[DATASET RECORDS]

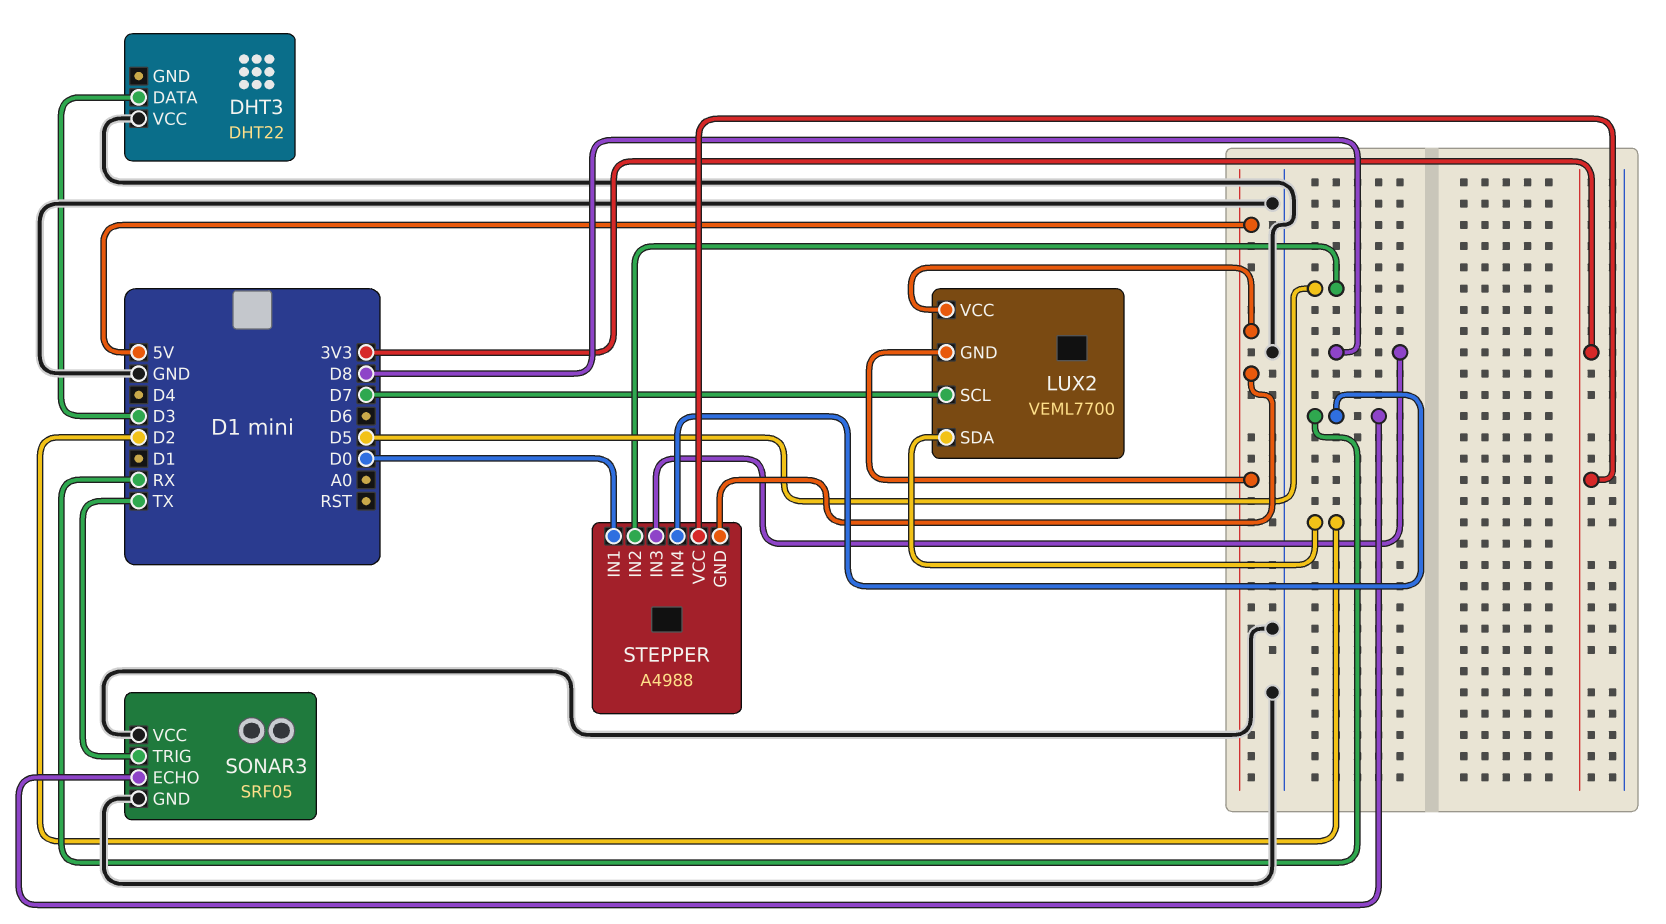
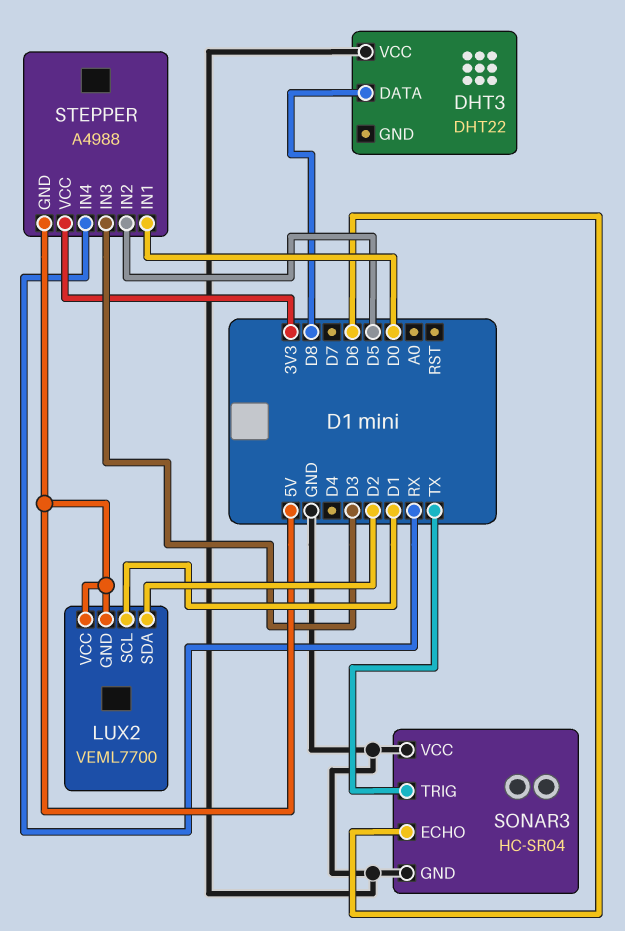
DHT3 pin DATA: D3 -> D8
LUX2 pin SCL: D7 -> D1
SONAR3: SRF05 -> HC-SR04
SONAR3 pin ECHO: RX -> D6
STEPPER pin IN3: D8 -> D3

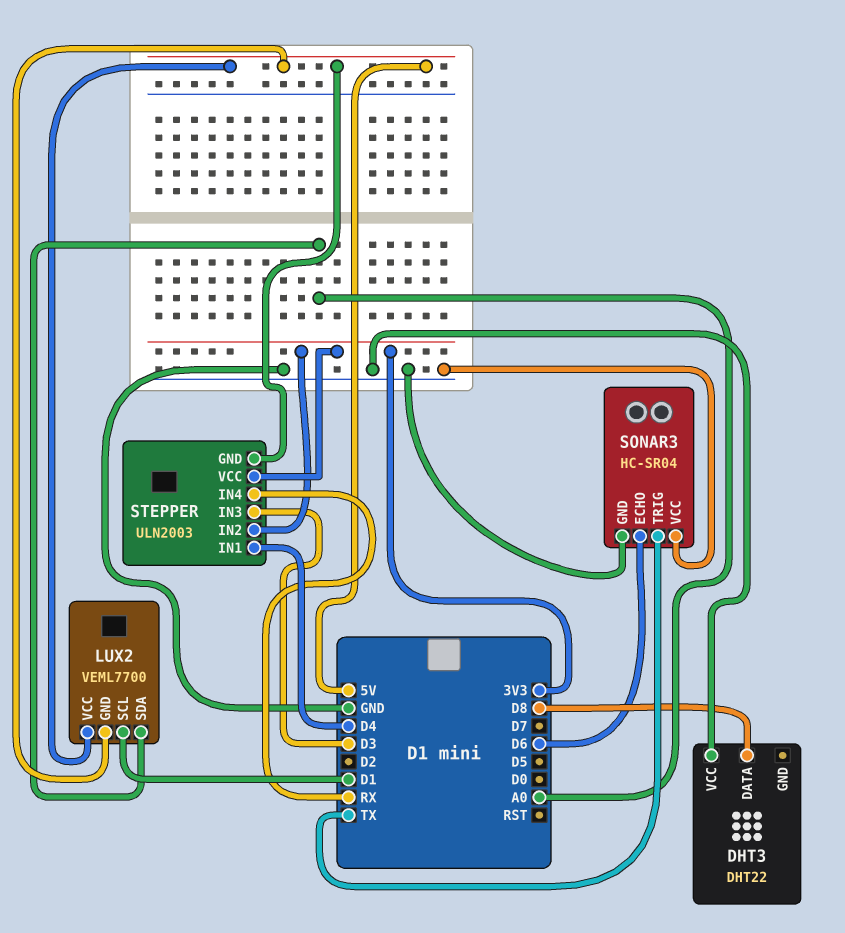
LUX2 pin SDA: D2 -> A0
STEPPER: A4988 -> ULN2003
STEPPER pin IN1: D0 -> D4
STEPPER pin IN2: D5 -> 3V3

[/DATASET RECORDS]

▶ [TRY IT]: Go back to the line containing "LUX2 pin SCL: D7 -> D1" and output it and every line after it through the end of the records, exactly, but not the pictures.

▶ [ANSWER SPACE]:
LUX2 pin SCL: D7 -> D1
SONAR3: SRF05 -> HC-SR04
SONAR3 pin ECHO: RX -> D6
STEPPER pin IN3: D8 -> D3

LUX2 pin SDA: D2 -> A0
STEPPER: A4988 -> ULN2003
STEPPER pin IN1: D0 -> D4
STEPPER pin IN2: D5 -> 3V3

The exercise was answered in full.